*WORK REQUEST:*
Exactly the lines from the line that has "DRIVER1 pin ENA: D34 -> D26" through the final line below are to be retyped, and the pictures are not.

*DATA SHOWN:*
┄┄┄┄┄┄┄┄┄┄
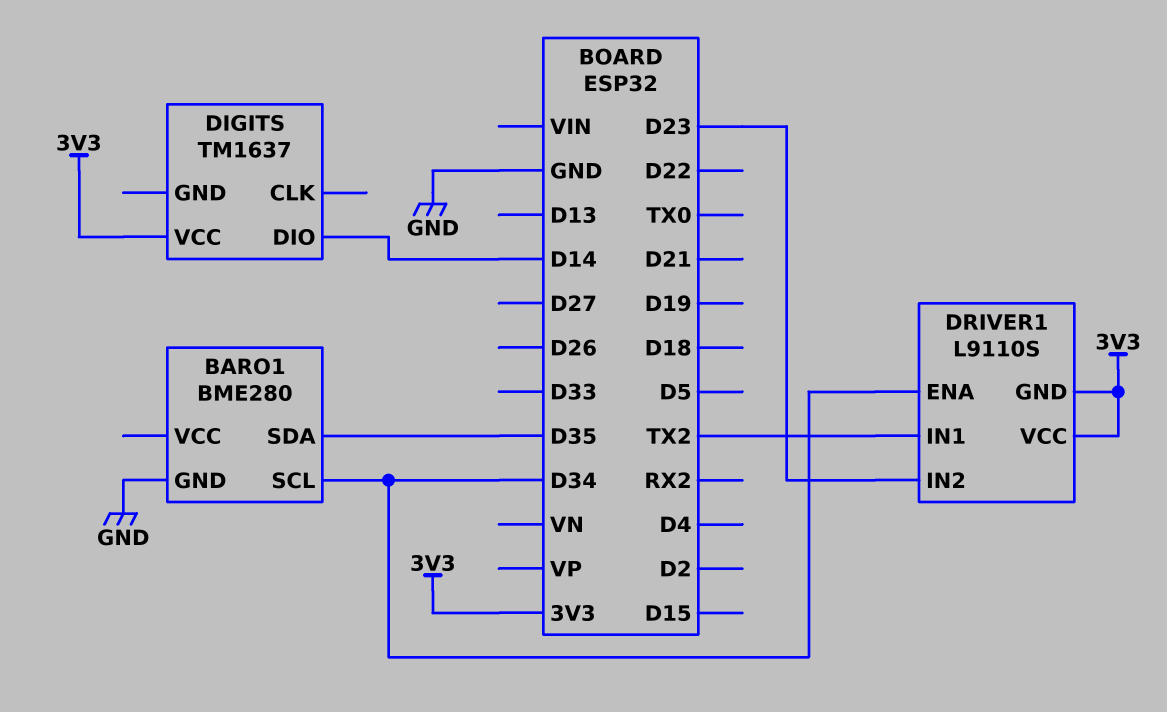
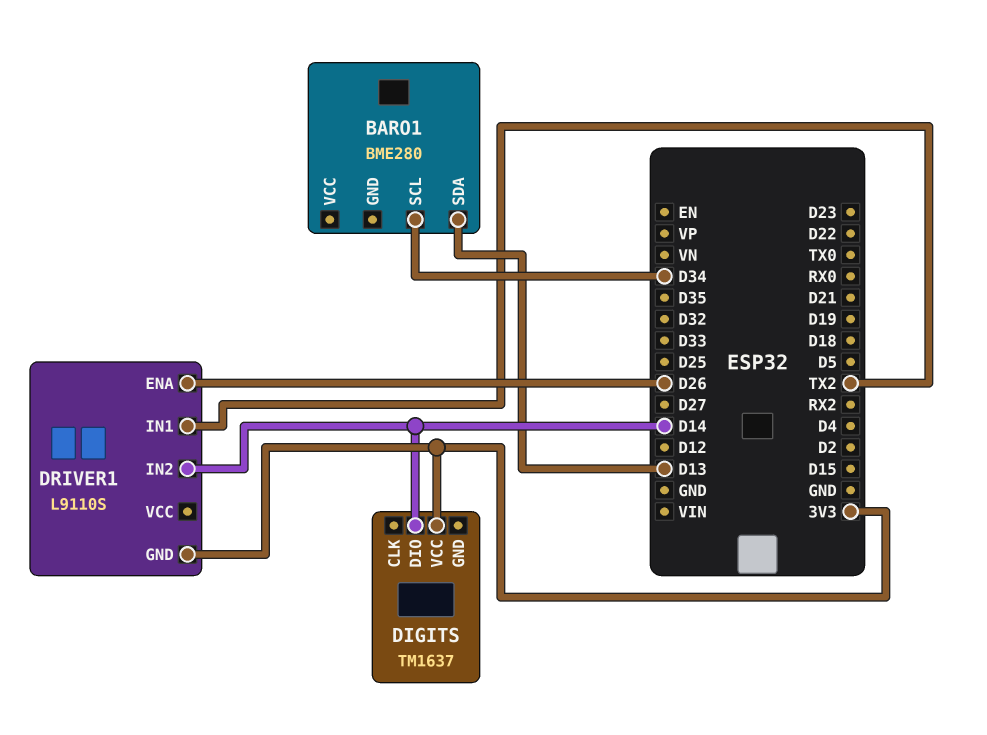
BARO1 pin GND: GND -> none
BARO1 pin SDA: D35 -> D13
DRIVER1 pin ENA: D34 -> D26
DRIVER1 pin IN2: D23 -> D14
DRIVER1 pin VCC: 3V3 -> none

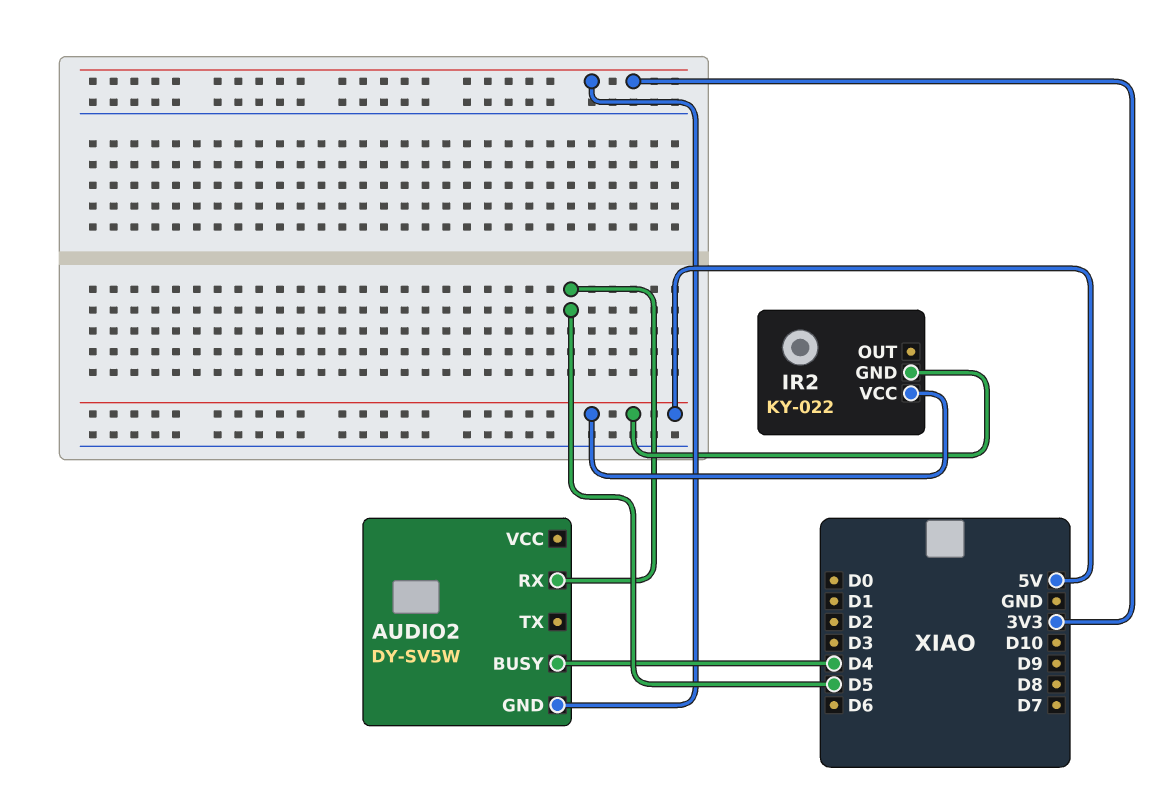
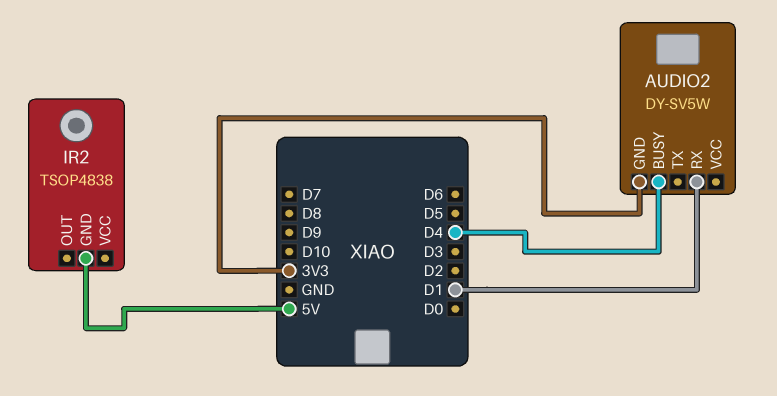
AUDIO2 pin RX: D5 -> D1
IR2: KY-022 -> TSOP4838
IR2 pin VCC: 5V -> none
┄┄┄┄┄┄┄┄┄┄
*EXERCISE RESPONSE:*
DRIVER1 pin ENA: D34 -> D26
DRIVER1 pin IN2: D23 -> D14
DRIVER1 pin VCC: 3V3 -> none

AUDIO2 pin RX: D5 -> D1
IR2: KY-022 -> TSOP4838
IR2 pin VCC: 5V -> none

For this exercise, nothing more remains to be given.